PROMPT: Comb the records below for the string "brown" and copy each line where it turns up.
-- Opening Marker --
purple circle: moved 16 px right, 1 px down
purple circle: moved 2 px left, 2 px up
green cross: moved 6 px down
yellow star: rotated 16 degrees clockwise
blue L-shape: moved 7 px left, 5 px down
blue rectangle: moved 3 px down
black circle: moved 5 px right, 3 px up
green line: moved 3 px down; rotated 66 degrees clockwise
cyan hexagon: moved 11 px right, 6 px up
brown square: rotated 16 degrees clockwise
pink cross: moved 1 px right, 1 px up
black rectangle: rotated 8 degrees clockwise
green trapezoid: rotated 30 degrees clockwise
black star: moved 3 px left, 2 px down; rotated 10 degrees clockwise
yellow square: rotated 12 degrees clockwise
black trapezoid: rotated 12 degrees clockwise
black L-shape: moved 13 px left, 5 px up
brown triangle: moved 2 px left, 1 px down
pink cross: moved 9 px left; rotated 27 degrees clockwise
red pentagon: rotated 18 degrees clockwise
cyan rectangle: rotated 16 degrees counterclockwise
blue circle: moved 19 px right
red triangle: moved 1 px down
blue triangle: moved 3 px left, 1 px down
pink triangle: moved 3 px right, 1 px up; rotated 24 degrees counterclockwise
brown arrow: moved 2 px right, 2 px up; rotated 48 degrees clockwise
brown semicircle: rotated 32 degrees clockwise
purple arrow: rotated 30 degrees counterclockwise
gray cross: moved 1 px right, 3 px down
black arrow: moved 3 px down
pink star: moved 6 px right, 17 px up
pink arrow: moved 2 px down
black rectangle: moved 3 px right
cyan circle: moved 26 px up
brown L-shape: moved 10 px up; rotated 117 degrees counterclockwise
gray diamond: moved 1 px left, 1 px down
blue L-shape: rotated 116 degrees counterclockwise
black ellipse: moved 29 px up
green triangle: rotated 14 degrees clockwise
-- Closing Marker --
OUTPUT FOR THIS TASK:
brown square: rotated 16 degrees clockwise
brown triangle: moved 2 px left, 1 px down
brown arrow: moved 2 px right, 2 px up; rotated 48 degrees clockwise
brown semicircle: rotated 32 degrees clockwise
brown L-shape: moved 10 px up; rotated 117 degrees counterclockwise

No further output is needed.